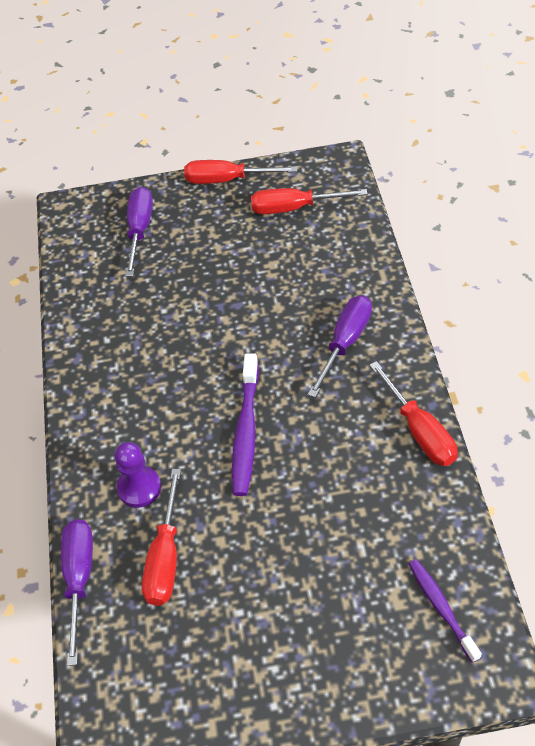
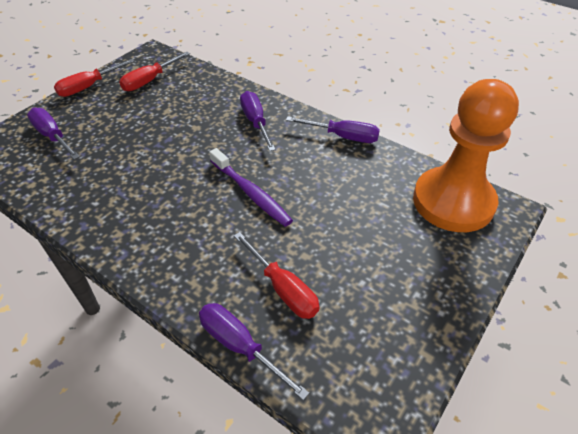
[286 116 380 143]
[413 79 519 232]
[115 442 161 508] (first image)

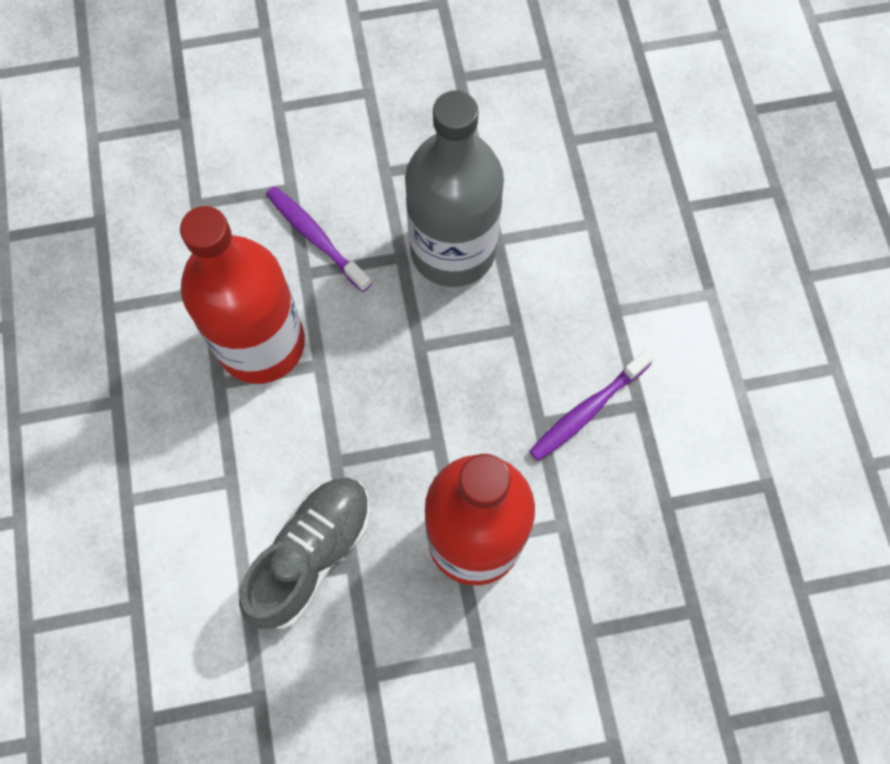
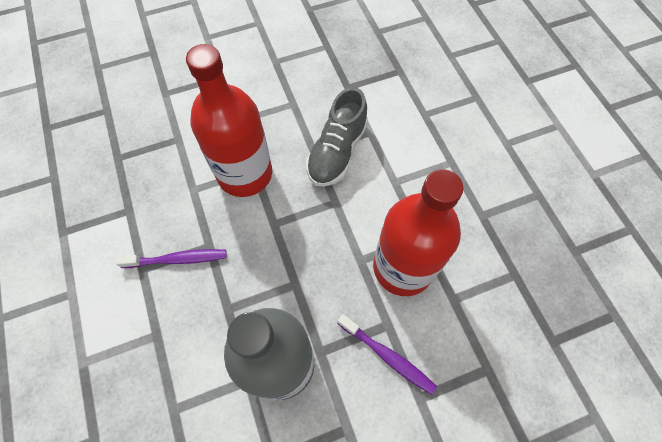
[116 249 227 268]

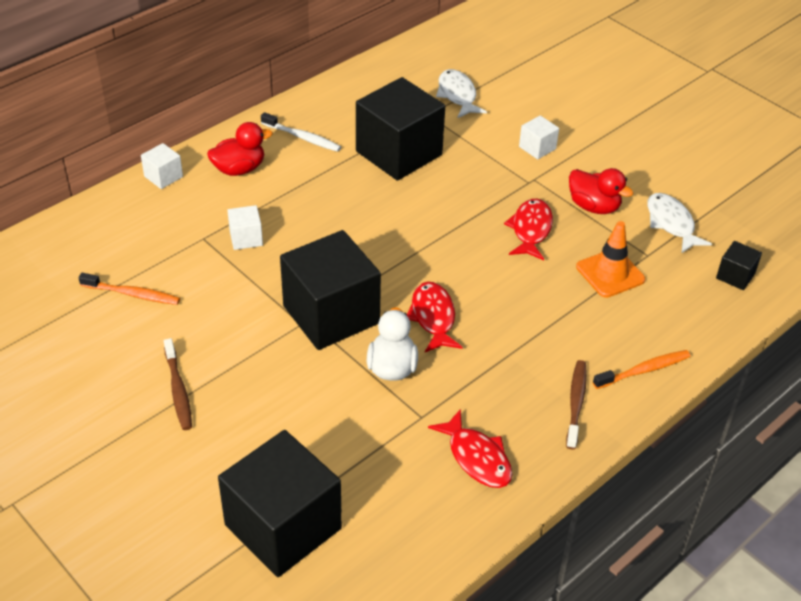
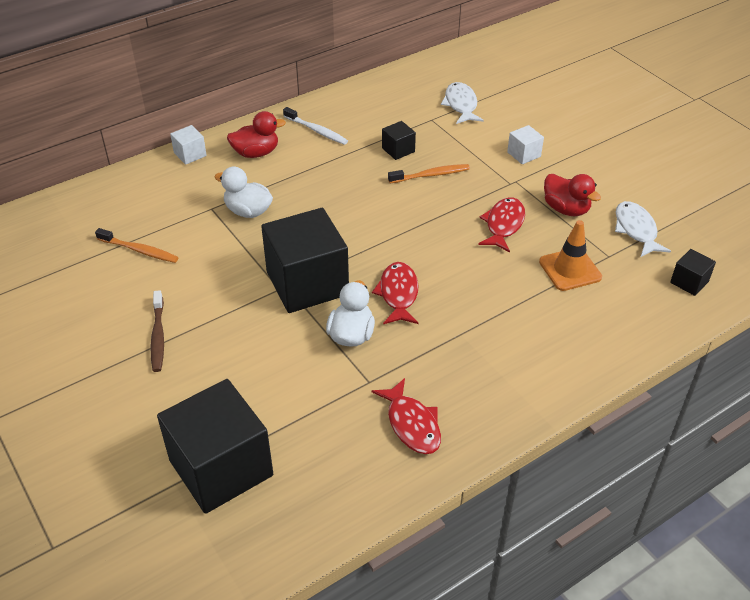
[215 167 273 218]
[382 121 416 160]
[388 164 470 183]
[566 360 587 449] (first image)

------------------------------------

Assignment – Everything in the records above must be repeated exactly, apart from the pictures.

Solution –
[286 116 380 143]
[413 79 519 232]
[115 442 161 508] (first image)

[116 249 227 268]

[215 167 273 218]
[382 121 416 160]
[388 164 470 183]
[566 360 587 449] (first image)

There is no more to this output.